Copy out exactly the stretch below, from the line with "delete: blue funerek" through the line with "move: grey mubadin", both included; the pictures stay out.

[[ THE INPUT open ]]

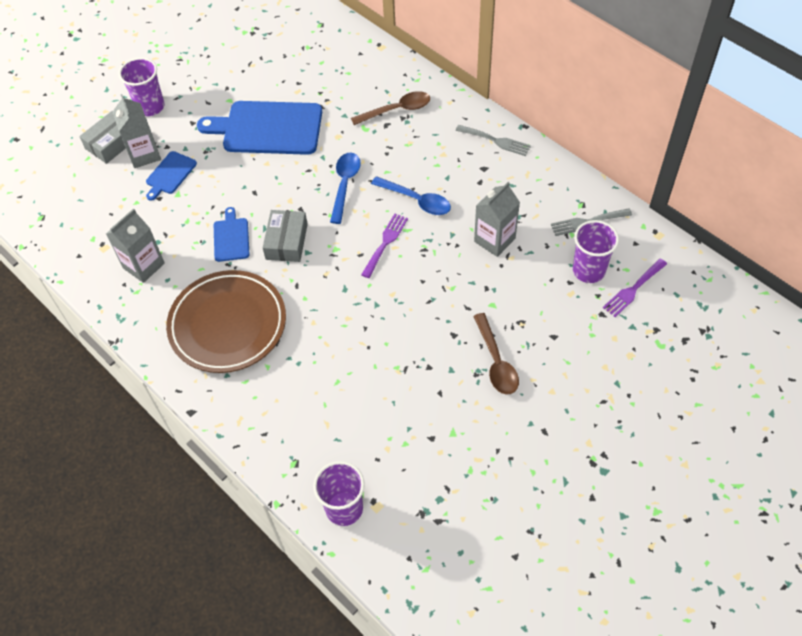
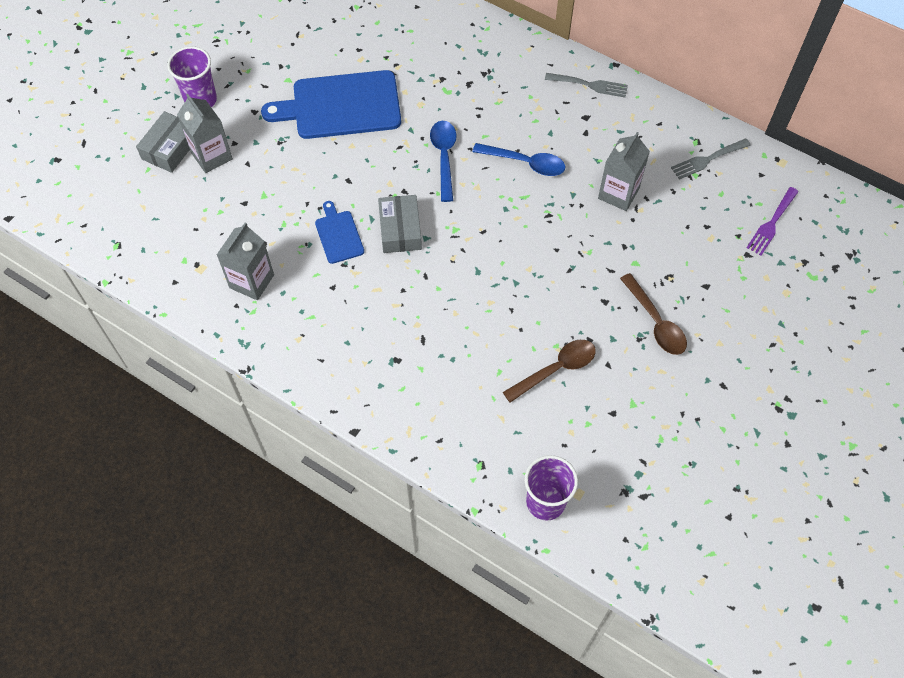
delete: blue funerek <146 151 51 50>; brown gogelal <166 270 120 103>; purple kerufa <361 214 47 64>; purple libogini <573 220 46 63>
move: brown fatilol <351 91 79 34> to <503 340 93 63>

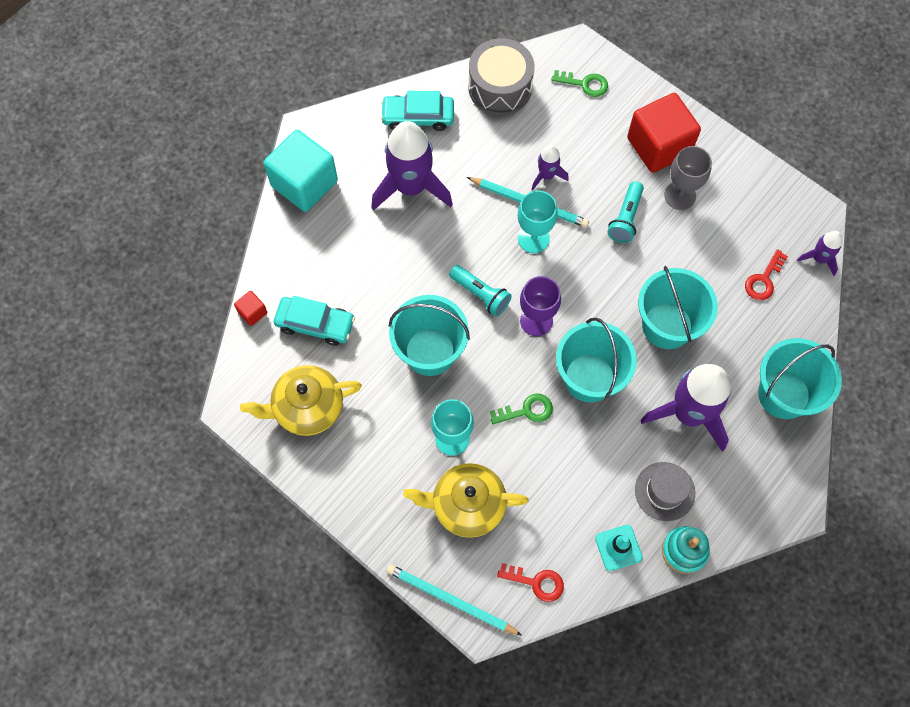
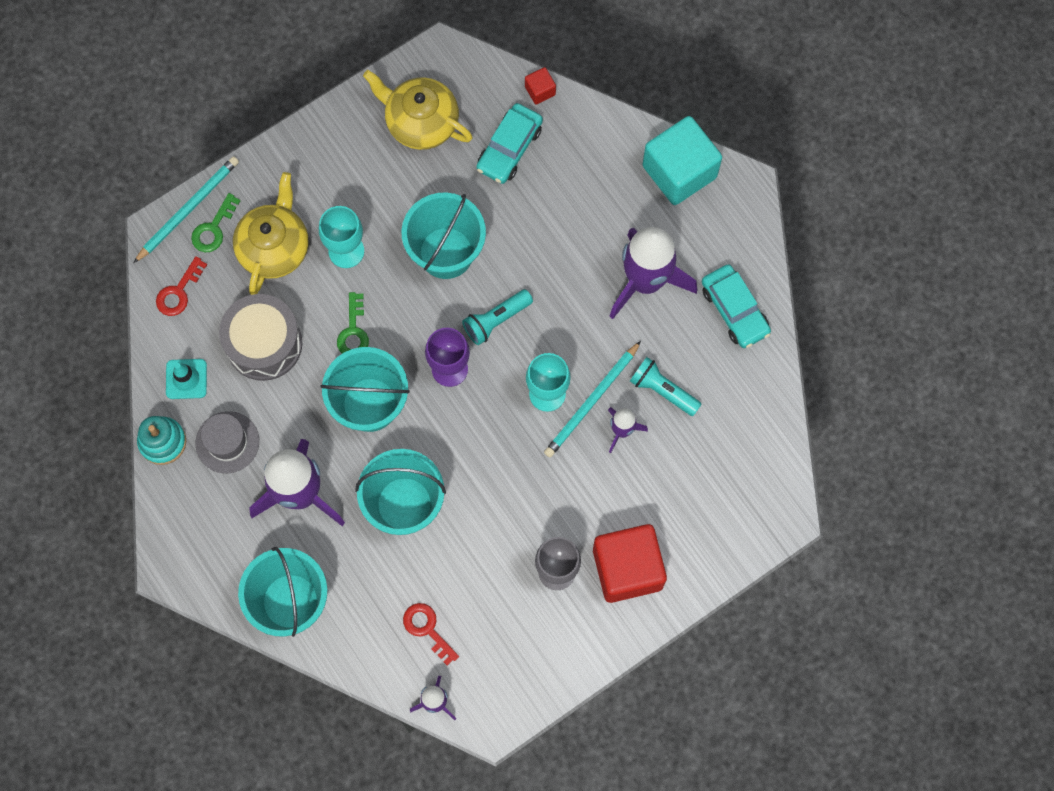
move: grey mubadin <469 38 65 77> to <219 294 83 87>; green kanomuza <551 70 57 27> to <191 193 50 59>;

[[ THE INPUT closed ]]
[[ THE INPUT open ]]

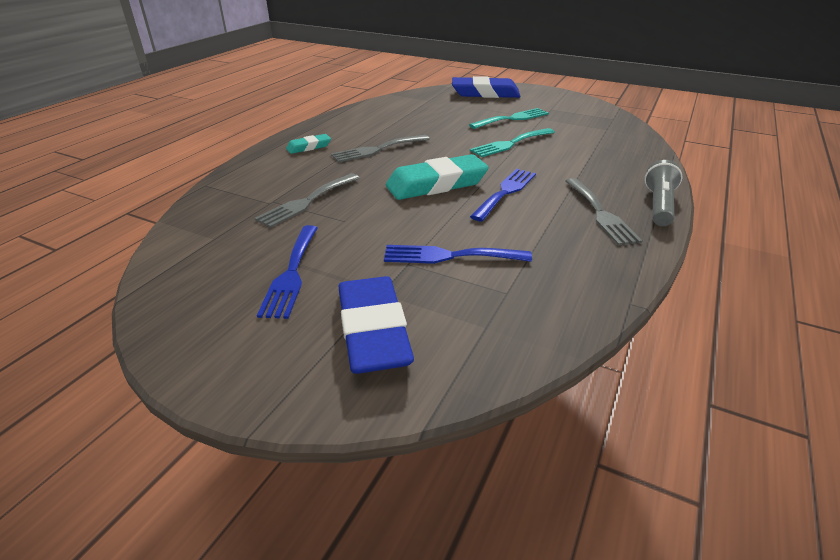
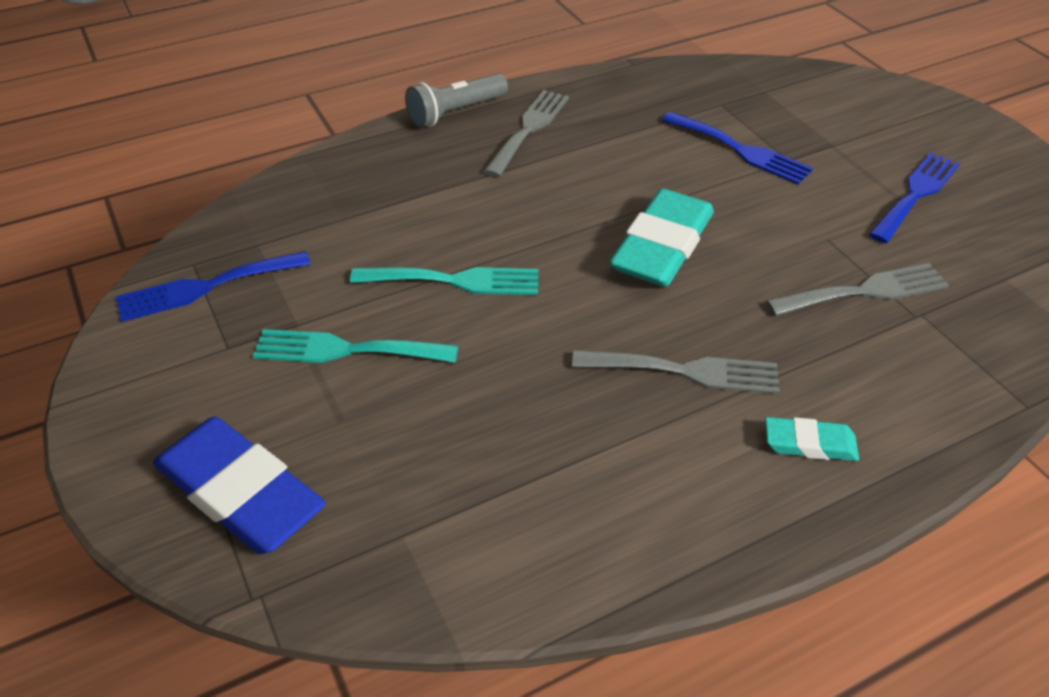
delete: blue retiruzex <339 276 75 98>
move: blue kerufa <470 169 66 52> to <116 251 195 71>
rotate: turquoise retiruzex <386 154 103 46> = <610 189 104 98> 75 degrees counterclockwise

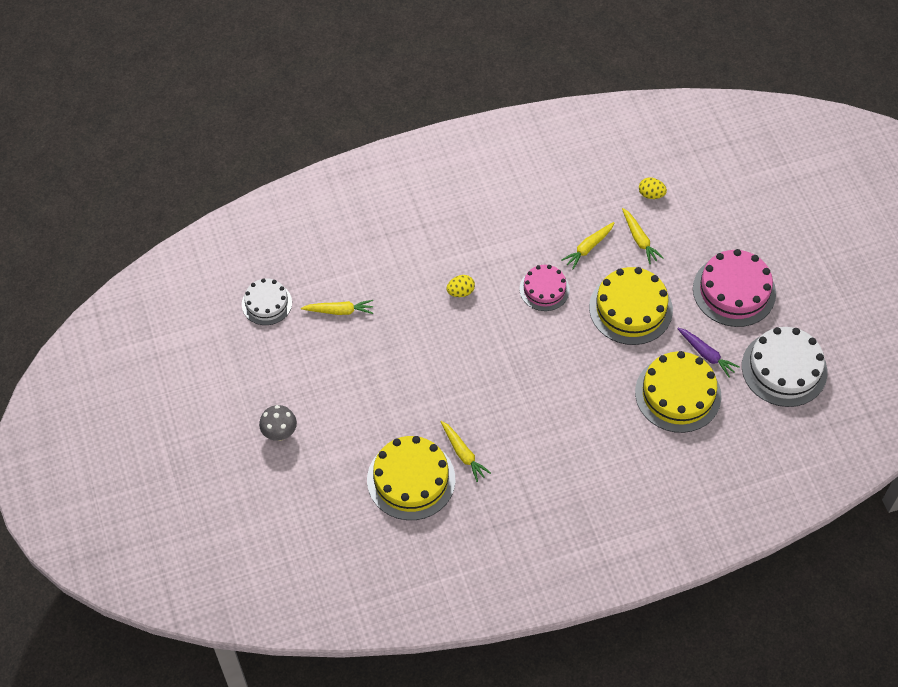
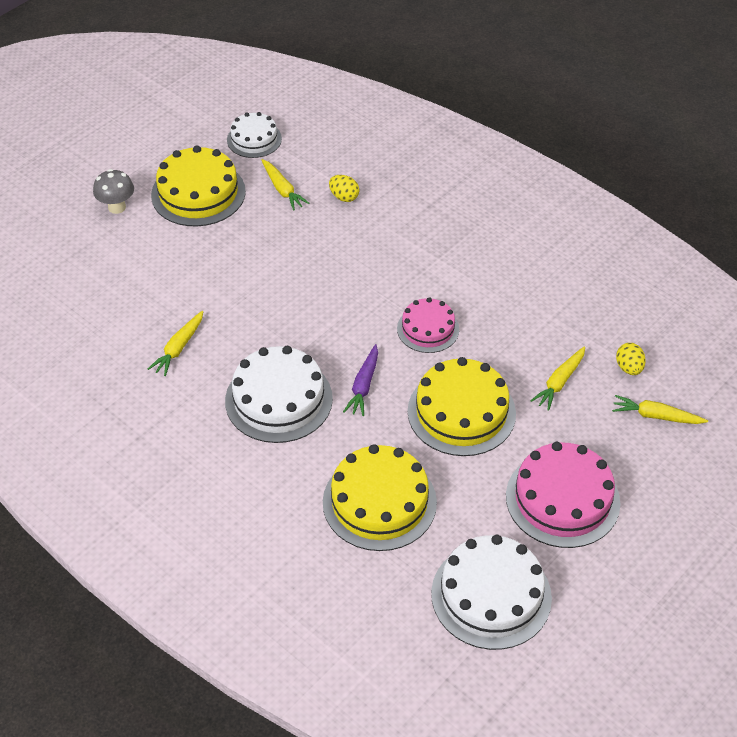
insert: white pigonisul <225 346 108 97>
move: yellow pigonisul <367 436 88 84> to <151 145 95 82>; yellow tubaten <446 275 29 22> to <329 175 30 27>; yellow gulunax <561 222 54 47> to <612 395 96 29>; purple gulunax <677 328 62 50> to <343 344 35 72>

[[ THE INPUT closed ]]
[[ THE INPUT open ]]

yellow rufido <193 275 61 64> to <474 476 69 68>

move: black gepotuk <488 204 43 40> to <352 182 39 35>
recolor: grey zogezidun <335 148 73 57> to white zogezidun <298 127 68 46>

[[ THE INPUT closed ]]

## YOUR SOLUTION
delete: blue funerek <146 151 51 50>; brown gogelal <166 270 120 103>; purple kerufa <361 214 47 64>; purple libogini <573 220 46 63>
move: brown fatilol <351 91 79 34> to <503 340 93 63>

move: grey mubadin <469 38 65 77> to <219 294 83 87>; green kanomuza <551 70 57 27> to <191 193 50 59>;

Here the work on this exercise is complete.